┌─ EXTRACTED MATERIAL
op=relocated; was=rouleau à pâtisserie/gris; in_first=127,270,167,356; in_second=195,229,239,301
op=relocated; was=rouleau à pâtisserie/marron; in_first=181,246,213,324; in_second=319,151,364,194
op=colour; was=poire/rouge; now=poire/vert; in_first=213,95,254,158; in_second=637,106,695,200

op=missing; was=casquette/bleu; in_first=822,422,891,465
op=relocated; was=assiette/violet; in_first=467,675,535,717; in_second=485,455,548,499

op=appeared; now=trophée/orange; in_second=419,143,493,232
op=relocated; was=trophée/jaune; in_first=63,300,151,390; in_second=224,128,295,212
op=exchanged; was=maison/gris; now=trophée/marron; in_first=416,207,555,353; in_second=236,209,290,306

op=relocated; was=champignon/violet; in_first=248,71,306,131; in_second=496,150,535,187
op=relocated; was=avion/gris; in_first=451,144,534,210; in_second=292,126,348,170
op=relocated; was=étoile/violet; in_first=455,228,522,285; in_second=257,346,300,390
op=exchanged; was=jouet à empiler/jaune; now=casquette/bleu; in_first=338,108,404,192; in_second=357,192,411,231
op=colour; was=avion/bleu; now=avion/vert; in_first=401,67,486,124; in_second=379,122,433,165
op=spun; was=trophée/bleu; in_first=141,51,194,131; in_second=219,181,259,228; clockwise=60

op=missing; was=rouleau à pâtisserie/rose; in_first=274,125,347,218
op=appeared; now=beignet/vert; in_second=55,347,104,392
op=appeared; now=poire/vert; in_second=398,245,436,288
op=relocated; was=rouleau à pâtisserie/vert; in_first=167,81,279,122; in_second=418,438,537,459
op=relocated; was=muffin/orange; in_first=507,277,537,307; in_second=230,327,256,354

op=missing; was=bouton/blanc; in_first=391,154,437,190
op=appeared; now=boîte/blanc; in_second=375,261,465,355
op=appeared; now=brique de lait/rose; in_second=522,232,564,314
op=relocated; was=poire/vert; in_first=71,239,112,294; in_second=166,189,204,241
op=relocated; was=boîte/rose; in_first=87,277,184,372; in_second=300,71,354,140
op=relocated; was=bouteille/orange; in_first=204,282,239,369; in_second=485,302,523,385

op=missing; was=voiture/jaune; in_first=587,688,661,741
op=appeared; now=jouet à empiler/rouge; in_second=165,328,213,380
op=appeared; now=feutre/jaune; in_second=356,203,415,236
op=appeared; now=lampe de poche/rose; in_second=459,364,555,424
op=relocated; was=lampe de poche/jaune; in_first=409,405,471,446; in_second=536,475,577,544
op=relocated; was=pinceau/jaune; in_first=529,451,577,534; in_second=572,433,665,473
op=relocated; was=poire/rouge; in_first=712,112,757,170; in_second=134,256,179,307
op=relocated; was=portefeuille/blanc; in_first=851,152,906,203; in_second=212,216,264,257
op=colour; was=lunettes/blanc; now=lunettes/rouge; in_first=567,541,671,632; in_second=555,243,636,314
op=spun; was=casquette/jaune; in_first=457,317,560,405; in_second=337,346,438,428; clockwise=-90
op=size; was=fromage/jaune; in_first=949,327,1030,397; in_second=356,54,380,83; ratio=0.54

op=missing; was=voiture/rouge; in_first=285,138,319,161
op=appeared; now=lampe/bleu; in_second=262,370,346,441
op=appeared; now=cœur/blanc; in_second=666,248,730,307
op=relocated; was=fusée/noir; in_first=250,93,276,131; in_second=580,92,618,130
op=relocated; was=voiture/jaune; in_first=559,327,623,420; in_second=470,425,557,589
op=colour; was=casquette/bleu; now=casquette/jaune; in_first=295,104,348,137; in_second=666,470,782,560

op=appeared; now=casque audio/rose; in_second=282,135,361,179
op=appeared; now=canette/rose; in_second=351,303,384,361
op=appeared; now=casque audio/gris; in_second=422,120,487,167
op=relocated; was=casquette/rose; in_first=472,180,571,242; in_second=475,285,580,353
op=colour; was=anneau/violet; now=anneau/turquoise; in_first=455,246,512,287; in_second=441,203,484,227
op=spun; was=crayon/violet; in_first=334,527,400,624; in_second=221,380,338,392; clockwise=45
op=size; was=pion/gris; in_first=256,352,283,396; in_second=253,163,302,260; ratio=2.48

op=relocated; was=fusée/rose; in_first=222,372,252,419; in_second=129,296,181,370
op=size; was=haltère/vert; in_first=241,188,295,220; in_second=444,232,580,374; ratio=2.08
└─
■ YOUR TASK: Of the entries above, transcribe exactly those lines that fall between the line containing "op=relocated; was=trophée/jaune; in_first=63,300,151,390;" and the line containing "op=relocated; was=avion/gris; in_first=451,144,534,210;", together with those two lines.

■ ANSWER AREA:
op=relocated; was=trophée/jaune; in_first=63,300,151,390; in_second=224,128,295,212
op=exchanged; was=maison/gris; now=trophée/marron; in_first=416,207,555,353; in_second=236,209,290,306

op=relocated; was=champignon/violet; in_first=248,71,306,131; in_second=496,150,535,187
op=relocated; was=avion/gris; in_first=451,144,534,210; in_second=292,126,348,170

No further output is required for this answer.